EXERCISE DIRECTIONS ::
Give back exactly the lines of the material below, starting with the line with "bookcase: (381, 922) -> (924, 1497), moved" and going on through the line with "desk: (304, 84) -> (254, 94), moved".

EXERCISE INPUTS ::
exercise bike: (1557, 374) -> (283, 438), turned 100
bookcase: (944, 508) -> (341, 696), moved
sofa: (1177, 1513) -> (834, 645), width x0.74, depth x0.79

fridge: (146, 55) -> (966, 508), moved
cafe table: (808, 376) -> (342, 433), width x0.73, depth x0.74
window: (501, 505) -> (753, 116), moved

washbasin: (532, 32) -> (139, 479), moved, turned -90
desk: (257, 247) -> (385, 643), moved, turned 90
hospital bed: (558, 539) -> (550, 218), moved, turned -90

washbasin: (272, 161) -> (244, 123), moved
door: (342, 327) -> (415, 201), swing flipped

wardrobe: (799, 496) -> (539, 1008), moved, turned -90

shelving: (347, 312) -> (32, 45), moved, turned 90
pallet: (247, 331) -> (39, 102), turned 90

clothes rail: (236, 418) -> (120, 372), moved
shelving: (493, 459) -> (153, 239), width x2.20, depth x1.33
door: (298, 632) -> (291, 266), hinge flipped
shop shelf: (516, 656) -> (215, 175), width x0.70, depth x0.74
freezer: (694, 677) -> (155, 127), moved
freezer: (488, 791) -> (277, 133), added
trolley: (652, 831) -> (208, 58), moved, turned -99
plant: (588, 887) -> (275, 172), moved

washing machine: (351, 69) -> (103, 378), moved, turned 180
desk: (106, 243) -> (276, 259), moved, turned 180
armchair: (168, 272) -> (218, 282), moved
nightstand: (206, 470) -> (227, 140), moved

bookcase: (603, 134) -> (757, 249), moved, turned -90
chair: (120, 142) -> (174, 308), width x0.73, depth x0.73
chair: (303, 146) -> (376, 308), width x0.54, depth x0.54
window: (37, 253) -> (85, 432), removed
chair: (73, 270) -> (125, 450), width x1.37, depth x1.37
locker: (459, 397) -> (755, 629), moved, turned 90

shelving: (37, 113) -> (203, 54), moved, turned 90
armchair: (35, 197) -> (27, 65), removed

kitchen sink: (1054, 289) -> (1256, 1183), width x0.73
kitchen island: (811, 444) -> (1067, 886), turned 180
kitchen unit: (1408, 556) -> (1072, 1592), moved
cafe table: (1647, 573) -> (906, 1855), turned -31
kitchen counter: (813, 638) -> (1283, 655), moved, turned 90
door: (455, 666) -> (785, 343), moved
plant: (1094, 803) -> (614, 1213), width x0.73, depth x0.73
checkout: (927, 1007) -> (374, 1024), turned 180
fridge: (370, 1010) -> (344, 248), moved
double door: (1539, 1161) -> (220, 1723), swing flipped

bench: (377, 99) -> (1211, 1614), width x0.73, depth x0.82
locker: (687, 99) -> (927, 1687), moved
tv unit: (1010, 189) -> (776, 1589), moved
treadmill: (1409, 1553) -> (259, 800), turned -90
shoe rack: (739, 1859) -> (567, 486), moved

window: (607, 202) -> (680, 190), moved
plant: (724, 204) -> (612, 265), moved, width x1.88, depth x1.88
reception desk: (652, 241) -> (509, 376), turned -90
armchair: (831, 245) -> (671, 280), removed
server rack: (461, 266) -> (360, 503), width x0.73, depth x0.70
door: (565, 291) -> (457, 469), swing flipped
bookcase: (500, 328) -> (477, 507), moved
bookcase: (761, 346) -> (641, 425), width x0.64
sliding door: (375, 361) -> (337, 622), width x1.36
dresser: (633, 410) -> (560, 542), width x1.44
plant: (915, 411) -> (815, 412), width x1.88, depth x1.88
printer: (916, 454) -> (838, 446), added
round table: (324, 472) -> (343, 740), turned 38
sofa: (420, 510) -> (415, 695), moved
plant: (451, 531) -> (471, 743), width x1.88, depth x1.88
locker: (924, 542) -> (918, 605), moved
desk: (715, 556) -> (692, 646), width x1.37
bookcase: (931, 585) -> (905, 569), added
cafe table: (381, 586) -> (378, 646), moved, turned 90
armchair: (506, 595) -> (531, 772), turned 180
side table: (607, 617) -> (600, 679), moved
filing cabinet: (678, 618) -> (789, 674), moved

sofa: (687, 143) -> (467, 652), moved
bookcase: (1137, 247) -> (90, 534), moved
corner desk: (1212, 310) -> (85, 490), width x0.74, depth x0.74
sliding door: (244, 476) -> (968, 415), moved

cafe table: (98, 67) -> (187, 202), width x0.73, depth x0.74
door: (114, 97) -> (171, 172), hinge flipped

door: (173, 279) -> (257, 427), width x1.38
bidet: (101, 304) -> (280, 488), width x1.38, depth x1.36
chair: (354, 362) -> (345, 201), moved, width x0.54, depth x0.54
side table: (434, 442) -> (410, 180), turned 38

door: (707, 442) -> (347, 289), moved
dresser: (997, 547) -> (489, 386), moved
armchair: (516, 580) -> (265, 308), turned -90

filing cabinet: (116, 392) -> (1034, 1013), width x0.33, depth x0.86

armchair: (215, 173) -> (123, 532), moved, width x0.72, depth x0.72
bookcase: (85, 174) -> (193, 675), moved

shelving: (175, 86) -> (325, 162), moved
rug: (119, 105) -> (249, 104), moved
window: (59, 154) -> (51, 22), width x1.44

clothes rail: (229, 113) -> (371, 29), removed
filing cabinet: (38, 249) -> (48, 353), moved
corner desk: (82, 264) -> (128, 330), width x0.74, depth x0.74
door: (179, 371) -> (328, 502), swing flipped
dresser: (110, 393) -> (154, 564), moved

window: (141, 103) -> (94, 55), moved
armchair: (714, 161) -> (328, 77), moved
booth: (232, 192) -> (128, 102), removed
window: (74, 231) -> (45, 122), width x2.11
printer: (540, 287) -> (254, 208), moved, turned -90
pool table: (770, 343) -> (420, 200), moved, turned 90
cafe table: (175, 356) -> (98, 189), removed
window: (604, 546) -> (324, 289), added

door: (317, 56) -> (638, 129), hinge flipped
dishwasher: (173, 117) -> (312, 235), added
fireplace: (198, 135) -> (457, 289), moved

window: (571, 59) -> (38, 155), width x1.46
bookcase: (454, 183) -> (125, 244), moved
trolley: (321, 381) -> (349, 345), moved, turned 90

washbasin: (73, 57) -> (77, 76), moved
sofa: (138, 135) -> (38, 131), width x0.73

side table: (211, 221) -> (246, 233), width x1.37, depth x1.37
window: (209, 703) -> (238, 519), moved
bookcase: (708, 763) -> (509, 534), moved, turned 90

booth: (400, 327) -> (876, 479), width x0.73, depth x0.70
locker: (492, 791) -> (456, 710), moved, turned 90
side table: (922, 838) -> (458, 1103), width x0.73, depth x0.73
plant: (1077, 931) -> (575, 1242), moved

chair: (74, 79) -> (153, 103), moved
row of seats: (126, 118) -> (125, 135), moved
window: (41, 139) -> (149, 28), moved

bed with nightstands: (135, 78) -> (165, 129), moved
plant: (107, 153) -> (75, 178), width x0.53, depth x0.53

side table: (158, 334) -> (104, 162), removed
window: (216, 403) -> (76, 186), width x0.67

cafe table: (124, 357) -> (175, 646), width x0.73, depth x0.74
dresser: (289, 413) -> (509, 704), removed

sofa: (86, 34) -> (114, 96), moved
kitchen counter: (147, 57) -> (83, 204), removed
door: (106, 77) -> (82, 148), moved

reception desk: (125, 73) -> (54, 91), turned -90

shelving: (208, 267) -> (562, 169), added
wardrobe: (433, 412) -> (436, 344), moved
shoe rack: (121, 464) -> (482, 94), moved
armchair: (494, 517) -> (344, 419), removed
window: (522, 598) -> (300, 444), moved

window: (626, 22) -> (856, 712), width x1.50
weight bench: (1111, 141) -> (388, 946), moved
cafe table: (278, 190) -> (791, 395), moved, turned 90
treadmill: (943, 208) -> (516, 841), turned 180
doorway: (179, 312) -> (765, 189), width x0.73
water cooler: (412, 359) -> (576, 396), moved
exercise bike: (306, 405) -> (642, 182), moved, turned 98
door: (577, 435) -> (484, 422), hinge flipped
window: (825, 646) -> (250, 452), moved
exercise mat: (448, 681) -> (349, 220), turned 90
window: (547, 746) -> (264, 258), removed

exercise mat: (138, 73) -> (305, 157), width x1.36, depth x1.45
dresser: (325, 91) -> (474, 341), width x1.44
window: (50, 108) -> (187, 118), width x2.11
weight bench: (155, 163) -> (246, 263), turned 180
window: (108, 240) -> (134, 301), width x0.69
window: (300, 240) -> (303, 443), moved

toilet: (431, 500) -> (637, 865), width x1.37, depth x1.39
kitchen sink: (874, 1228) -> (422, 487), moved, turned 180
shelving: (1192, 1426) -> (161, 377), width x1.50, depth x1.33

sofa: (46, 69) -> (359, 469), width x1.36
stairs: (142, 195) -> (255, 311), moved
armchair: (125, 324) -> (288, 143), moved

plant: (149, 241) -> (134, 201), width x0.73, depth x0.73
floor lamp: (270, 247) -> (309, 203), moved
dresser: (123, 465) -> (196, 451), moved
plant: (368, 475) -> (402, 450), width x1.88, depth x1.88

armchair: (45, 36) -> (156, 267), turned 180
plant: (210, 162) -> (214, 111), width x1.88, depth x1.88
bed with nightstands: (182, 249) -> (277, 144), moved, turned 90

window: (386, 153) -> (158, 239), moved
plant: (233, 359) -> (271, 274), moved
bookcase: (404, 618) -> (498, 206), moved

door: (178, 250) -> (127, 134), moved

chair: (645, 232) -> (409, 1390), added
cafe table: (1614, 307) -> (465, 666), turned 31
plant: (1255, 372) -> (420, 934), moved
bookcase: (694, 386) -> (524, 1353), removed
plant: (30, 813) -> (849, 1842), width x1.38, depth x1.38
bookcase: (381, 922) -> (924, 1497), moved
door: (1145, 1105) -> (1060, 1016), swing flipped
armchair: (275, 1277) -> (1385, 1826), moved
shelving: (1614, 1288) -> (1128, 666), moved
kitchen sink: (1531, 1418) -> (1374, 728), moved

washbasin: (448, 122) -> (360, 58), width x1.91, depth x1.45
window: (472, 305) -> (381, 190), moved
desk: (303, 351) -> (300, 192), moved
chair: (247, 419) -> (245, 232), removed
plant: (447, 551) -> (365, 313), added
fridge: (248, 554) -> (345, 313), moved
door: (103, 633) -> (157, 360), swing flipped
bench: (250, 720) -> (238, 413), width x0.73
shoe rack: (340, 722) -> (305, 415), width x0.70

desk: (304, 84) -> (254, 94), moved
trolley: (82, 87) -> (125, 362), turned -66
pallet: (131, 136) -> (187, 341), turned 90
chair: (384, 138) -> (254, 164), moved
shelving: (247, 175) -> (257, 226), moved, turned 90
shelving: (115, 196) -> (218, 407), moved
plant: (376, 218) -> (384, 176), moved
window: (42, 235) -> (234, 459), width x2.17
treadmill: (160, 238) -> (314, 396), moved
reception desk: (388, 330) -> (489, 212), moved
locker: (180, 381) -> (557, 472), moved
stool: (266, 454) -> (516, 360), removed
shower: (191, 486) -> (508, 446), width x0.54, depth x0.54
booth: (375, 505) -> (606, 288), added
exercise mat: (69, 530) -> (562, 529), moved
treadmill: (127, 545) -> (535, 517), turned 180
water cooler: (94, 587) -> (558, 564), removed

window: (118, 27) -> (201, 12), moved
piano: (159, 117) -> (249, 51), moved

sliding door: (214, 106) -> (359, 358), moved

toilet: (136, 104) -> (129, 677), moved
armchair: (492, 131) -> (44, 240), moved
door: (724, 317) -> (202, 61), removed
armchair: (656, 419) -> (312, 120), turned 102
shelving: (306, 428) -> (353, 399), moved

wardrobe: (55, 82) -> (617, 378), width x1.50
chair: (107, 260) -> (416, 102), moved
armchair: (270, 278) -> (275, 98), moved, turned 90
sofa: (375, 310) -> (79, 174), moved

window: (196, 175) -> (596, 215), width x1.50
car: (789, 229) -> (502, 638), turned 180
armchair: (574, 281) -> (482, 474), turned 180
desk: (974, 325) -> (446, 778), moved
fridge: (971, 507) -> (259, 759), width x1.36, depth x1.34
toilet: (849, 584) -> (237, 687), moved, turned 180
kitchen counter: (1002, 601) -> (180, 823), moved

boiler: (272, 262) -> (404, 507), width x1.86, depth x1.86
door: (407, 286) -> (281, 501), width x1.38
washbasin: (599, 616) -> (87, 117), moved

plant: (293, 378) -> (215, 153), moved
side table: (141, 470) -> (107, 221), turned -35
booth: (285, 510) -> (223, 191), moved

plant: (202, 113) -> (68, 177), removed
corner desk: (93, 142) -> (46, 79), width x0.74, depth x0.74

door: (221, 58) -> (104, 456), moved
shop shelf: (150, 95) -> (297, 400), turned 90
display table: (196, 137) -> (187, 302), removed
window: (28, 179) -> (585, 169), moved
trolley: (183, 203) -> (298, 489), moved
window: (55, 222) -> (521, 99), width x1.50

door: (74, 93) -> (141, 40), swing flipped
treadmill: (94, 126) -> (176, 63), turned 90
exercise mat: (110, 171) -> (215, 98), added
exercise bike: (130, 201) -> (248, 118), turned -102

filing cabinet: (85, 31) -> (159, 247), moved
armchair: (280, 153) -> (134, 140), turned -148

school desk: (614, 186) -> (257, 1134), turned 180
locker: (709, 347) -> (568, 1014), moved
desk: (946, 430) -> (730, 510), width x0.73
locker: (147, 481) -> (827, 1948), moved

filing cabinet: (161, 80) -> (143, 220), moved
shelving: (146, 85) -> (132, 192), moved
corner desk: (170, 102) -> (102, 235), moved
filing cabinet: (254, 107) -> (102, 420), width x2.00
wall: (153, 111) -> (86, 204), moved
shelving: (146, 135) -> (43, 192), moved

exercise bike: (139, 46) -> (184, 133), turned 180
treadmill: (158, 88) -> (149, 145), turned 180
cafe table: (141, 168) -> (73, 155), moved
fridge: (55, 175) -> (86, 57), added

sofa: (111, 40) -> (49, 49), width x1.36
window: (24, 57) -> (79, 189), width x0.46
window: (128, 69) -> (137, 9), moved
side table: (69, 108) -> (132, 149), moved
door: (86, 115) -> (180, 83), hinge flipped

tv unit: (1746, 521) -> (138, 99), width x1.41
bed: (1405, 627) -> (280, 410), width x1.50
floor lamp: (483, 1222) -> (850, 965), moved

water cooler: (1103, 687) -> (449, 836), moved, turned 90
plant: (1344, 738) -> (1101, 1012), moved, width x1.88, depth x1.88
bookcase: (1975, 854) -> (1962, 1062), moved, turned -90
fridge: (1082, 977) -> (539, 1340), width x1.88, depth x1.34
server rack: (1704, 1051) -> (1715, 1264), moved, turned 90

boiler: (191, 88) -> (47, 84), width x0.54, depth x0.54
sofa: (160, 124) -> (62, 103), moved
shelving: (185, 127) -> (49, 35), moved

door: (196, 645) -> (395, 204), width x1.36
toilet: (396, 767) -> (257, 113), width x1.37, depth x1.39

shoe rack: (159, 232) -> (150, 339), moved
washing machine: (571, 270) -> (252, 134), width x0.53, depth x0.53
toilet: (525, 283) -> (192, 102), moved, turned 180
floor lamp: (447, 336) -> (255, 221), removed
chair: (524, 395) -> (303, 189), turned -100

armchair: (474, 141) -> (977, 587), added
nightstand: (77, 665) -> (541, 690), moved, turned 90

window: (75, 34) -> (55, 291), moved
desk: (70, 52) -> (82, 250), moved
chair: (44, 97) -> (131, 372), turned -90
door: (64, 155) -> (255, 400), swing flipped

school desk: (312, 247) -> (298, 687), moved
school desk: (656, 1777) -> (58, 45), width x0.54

COMPLETED TASK ::
bookcase: (381, 922) -> (924, 1497), moved
door: (1145, 1105) -> (1060, 1016), swing flipped
armchair: (275, 1277) -> (1385, 1826), moved
shelving: (1614, 1288) -> (1128, 666), moved
kitchen sink: (1531, 1418) -> (1374, 728), moved

washbasin: (448, 122) -> (360, 58), width x1.91, depth x1.45
window: (472, 305) -> (381, 190), moved
desk: (303, 351) -> (300, 192), moved
chair: (247, 419) -> (245, 232), removed
plant: (447, 551) -> (365, 313), added
fridge: (248, 554) -> (345, 313), moved
door: (103, 633) -> (157, 360), swing flipped
bench: (250, 720) -> (238, 413), width x0.73
shoe rack: (340, 722) -> (305, 415), width x0.70

desk: (304, 84) -> (254, 94), moved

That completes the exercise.